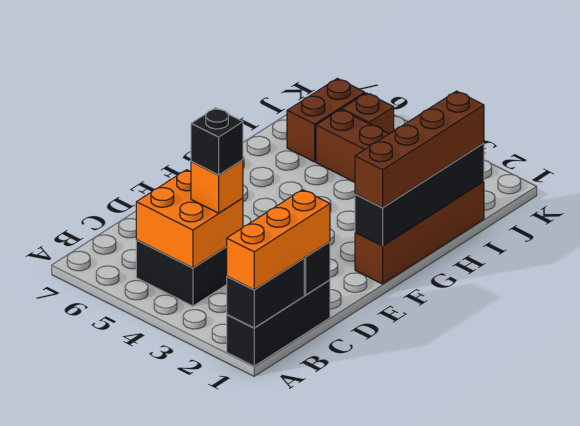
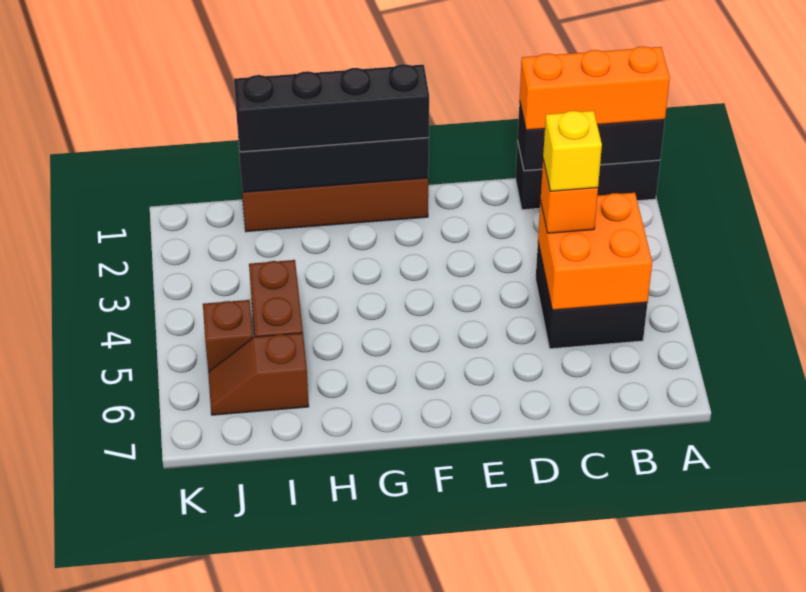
black brick C4 level 4 -> yellow brick C4 level 4
brown brick F1:I1 level 3 -> black brick F1:I1 level 3
brown brick I6:J6 level 1 -> brown slope I6:J6 level 1 top I

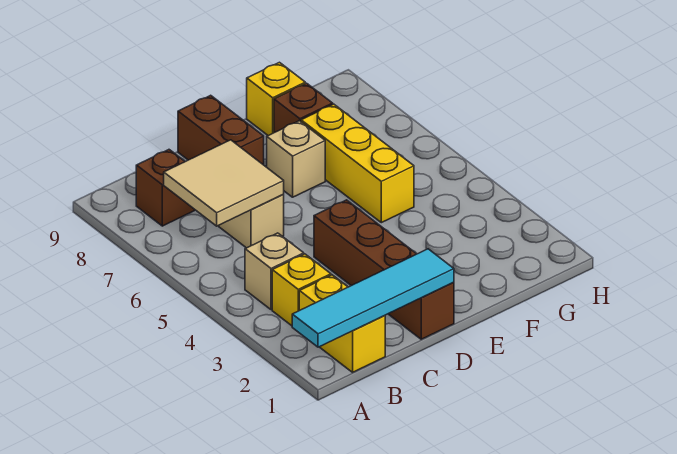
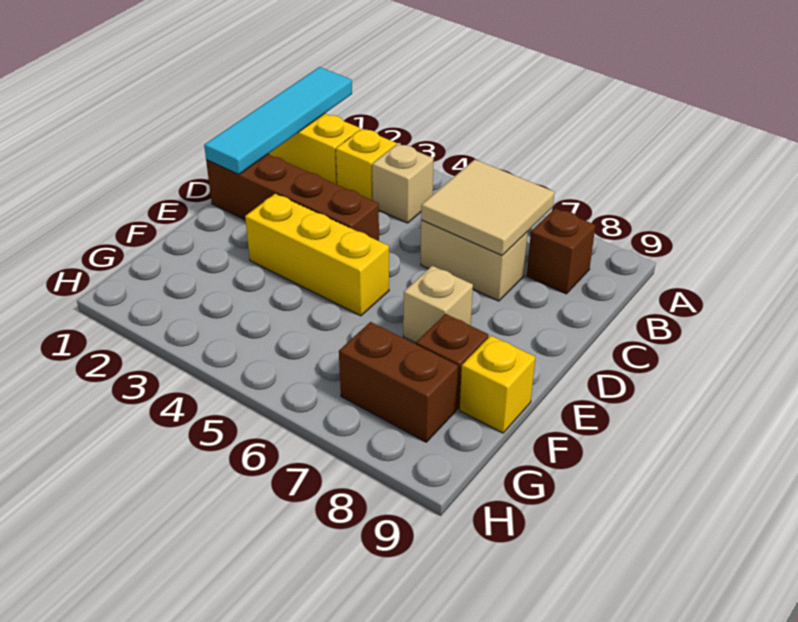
brown brick D8:D9 level 1 -> brown brick G7:G8 level 1
yellow brick F5:F7 level 1 -> yellow brick E3:E5 level 1

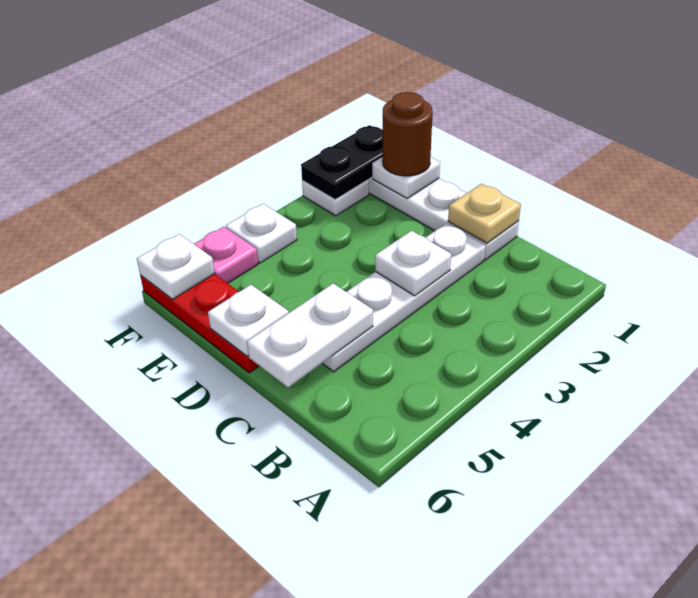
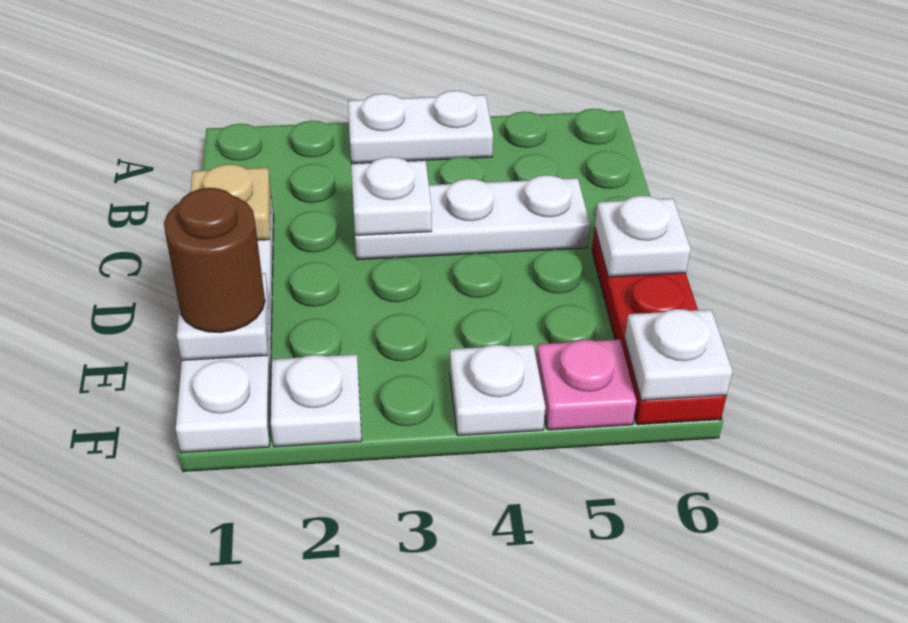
white plate C2:C5 level 1 -> white plate C3:C5 level 1
white plate C5:C6 level 2 -> white plate A3:A4 level 1
black plate F1:F2 level 2 -> none

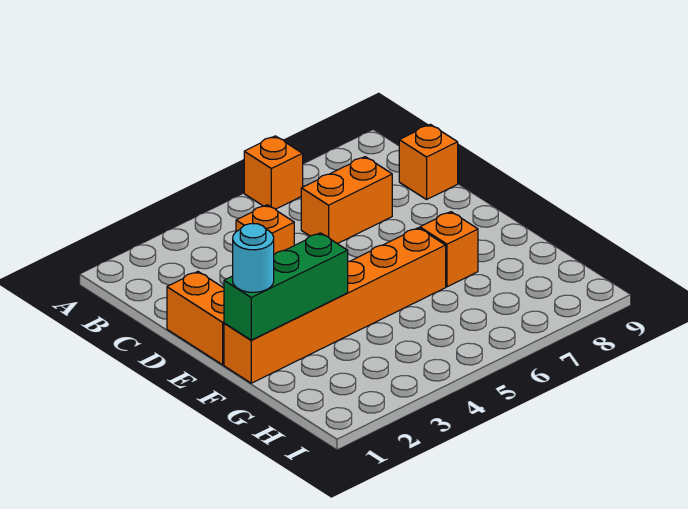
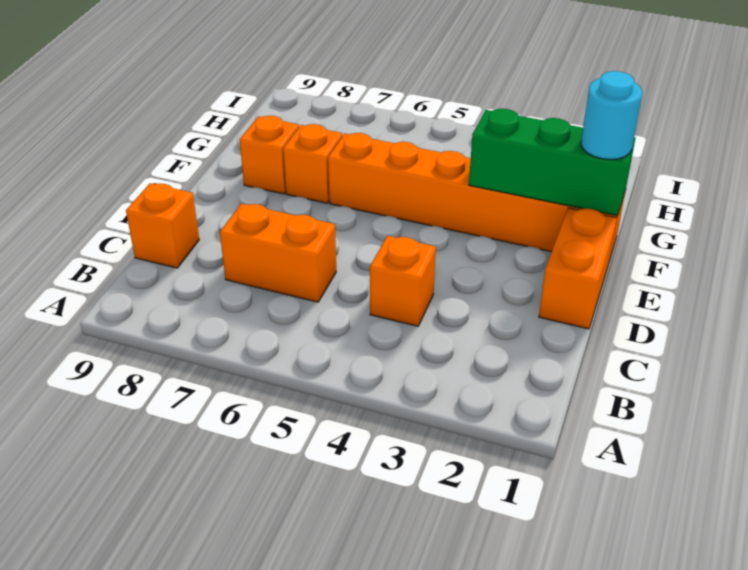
orange brick A6 level 1 -> orange brick F8 level 1

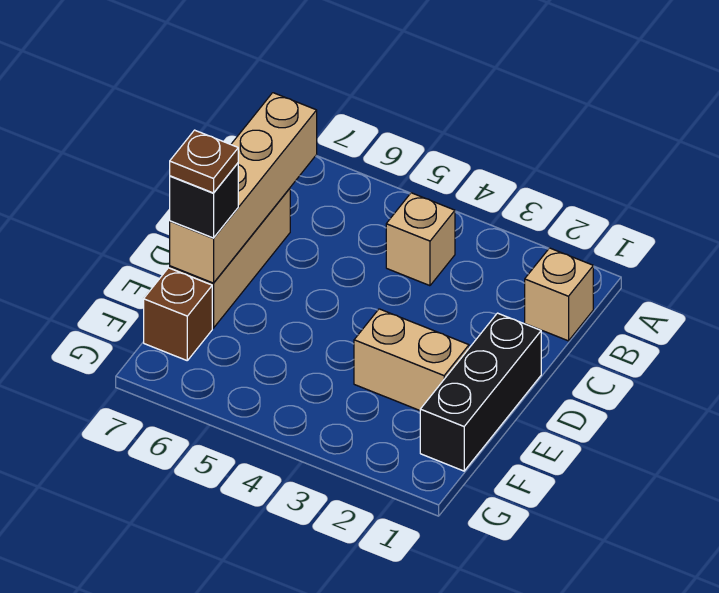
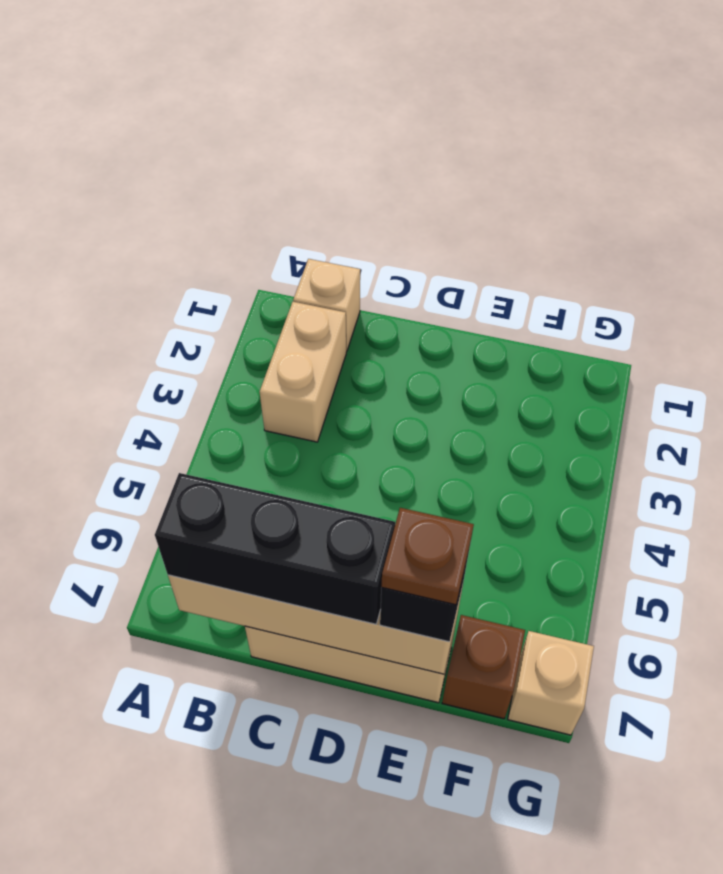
tan brick B4 level 1 -> tan brick G7 level 1
black brick D1:F1 level 1 -> black brick B7:D7 level 3
tan brick E2:E3 level 1 -> tan brick B2:B3 level 1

=======

▶ REQUIREMENT
Above is a listing with pictures. Write it out exactly without them.

▶ TASK RESPONSE
black brick C4 level 4 -> yellow brick C4 level 4
brown brick F1:I1 level 3 -> black brick F1:I1 level 3
brown brick I6:J6 level 1 -> brown slope I6:J6 level 1 top I

brown brick D8:D9 level 1 -> brown brick G7:G8 level 1
yellow brick F5:F7 level 1 -> yellow brick E3:E5 level 1

white plate C2:C5 level 1 -> white plate C3:C5 level 1
white plate C5:C6 level 2 -> white plate A3:A4 level 1
black plate F1:F2 level 2 -> none

orange brick A6 level 1 -> orange brick F8 level 1

tan brick B4 level 1 -> tan brick G7 level 1
black brick D1:F1 level 1 -> black brick B7:D7 level 3
tan brick E2:E3 level 1 -> tan brick B2:B3 level 1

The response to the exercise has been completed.